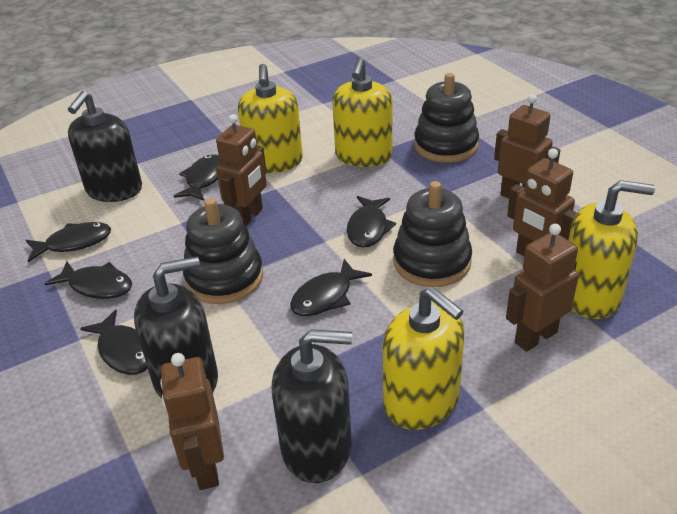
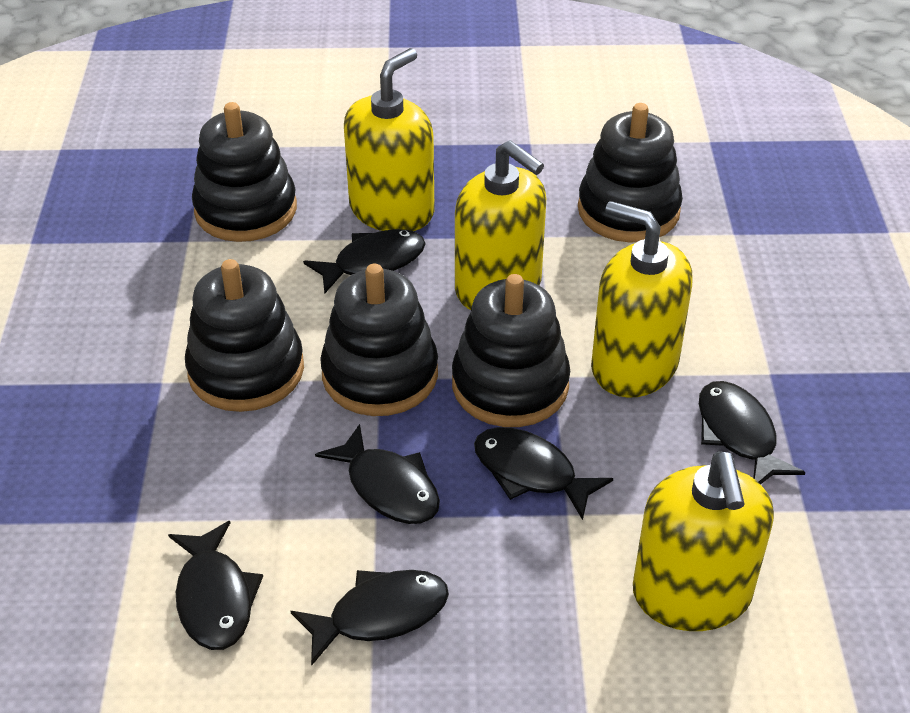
black soap dispenser: 3 -> 0
black stacking toy: 3 -> 5
brown robot: 5 -> 0

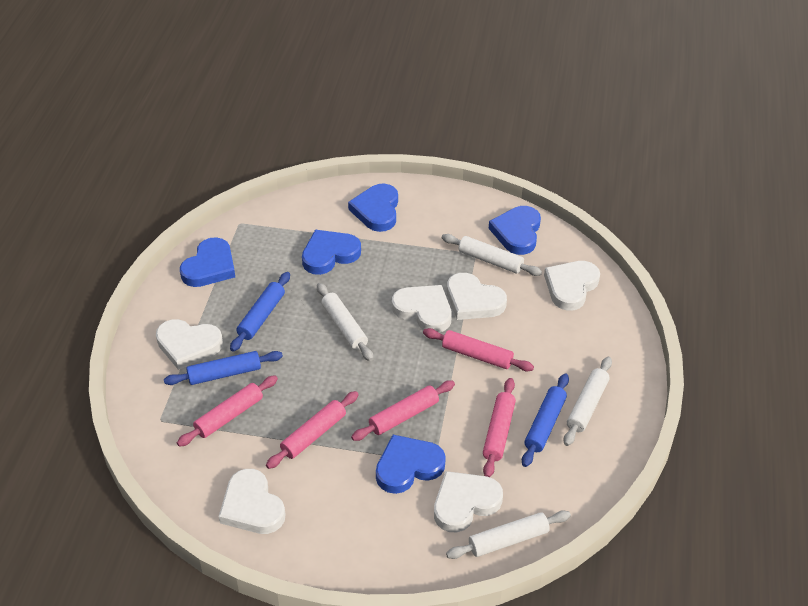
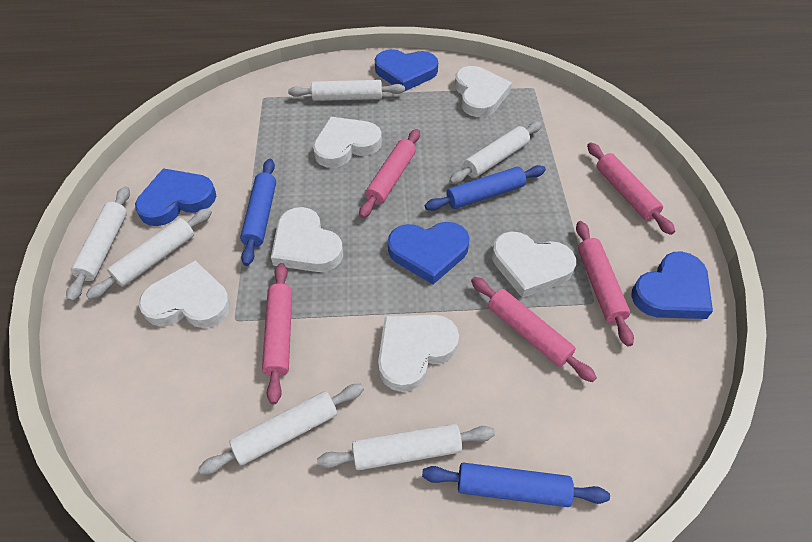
blue heart: 5 -> 4
white rolling pin: 4 -> 6

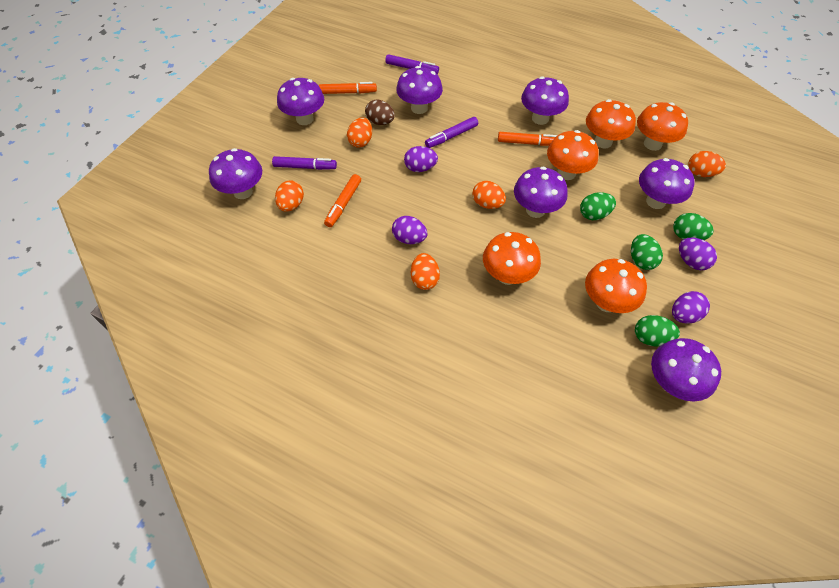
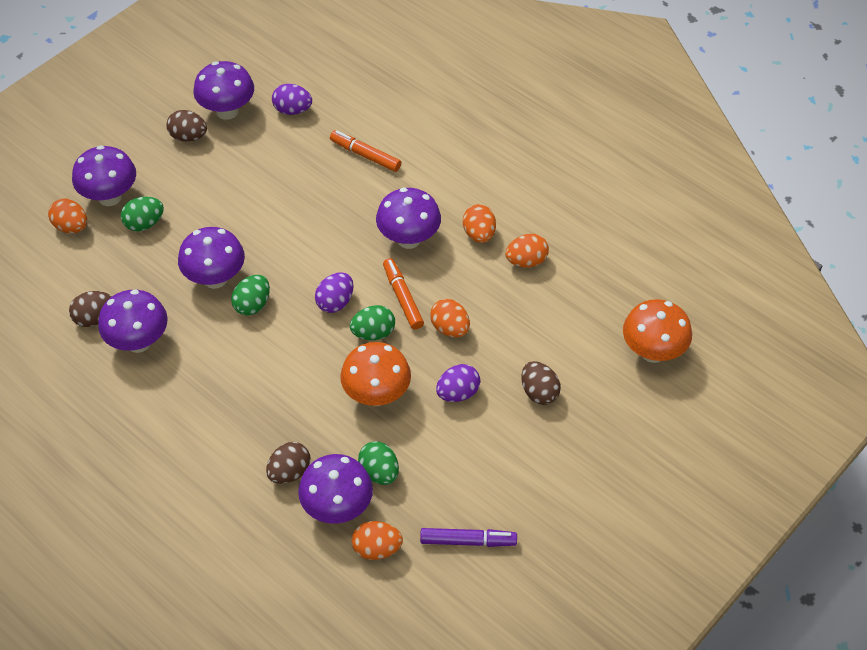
brown egg: 1 -> 4
orange marker: 3 -> 2
orange mushroom: 5 -> 2
purple egg: 4 -> 3
purple marker: 3 -> 1
purple mushroom: 7 -> 6

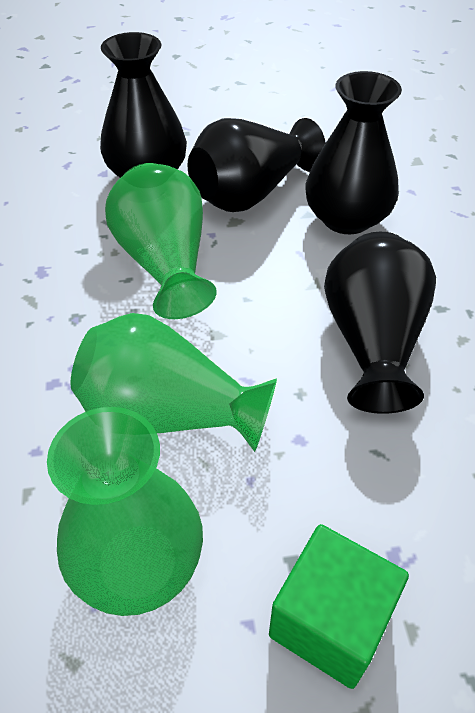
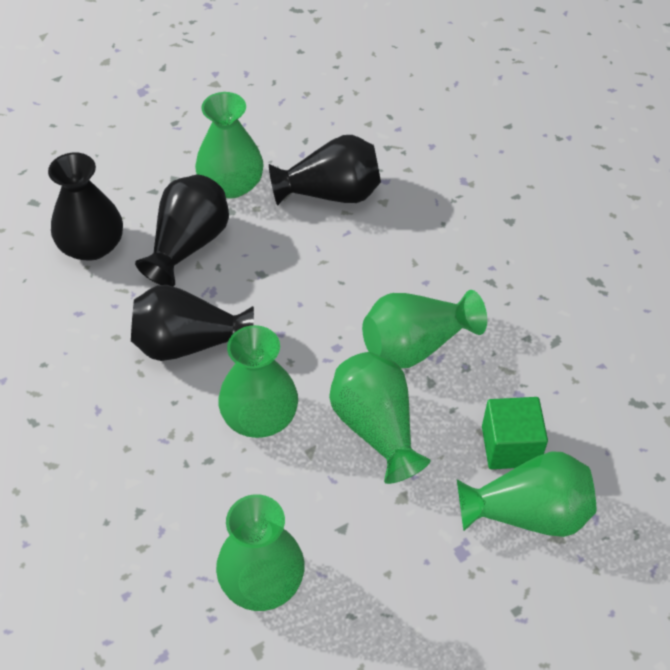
green vase: 3 -> 6

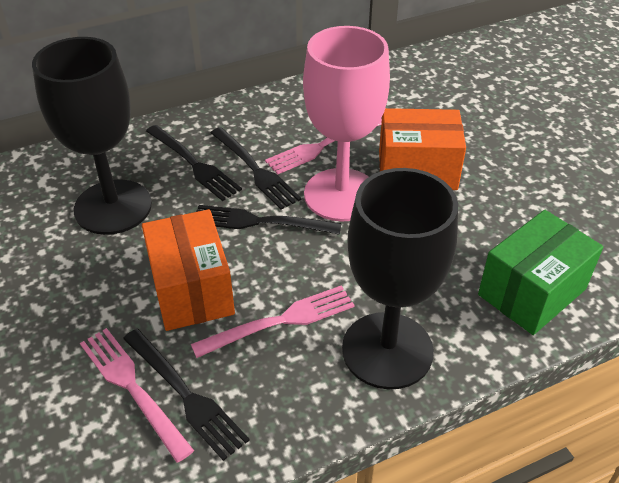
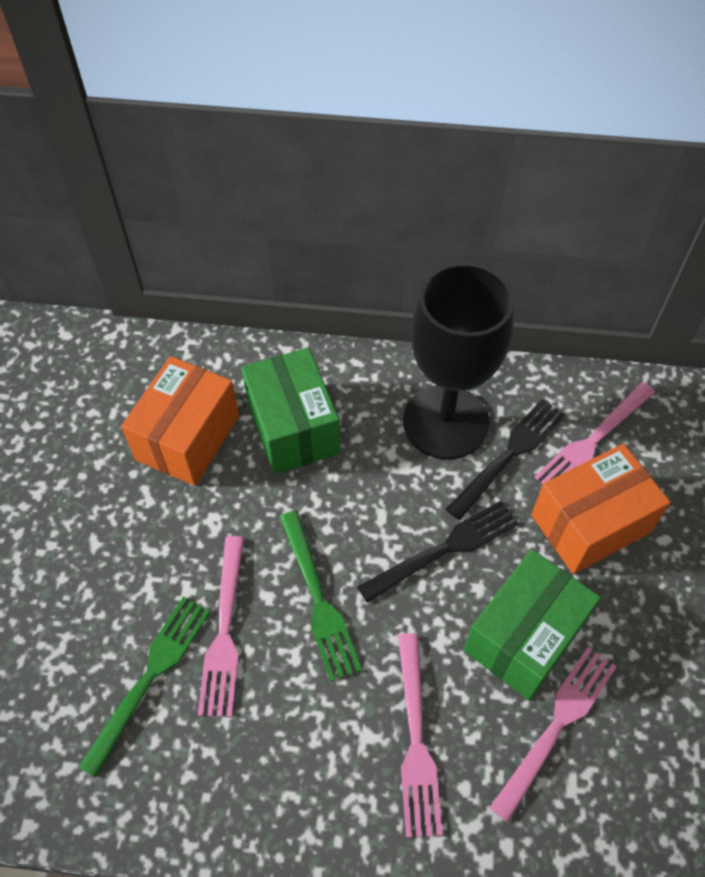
black fork: 4 -> 2
black goblet: 2 -> 1
green box: 1 -> 2
green fork: 0 -> 2
pink fork: 3 -> 4
pink goblet: 1 -> 0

WHAT YOU NEED TO DO: Copy each line above precisely, dropping the pictures.

ANSWER SECTION:
black soap dispenser: 3 -> 0
black stacking toy: 3 -> 5
brown robot: 5 -> 0

blue heart: 5 -> 4
white rolling pin: 4 -> 6

brown egg: 1 -> 4
orange marker: 3 -> 2
orange mushroom: 5 -> 2
purple egg: 4 -> 3
purple marker: 3 -> 1
purple mushroom: 7 -> 6

green vase: 3 -> 6

black fork: 4 -> 2
black goblet: 2 -> 1
green box: 1 -> 2
green fork: 0 -> 2
pink fork: 3 -> 4
pink goblet: 1 -> 0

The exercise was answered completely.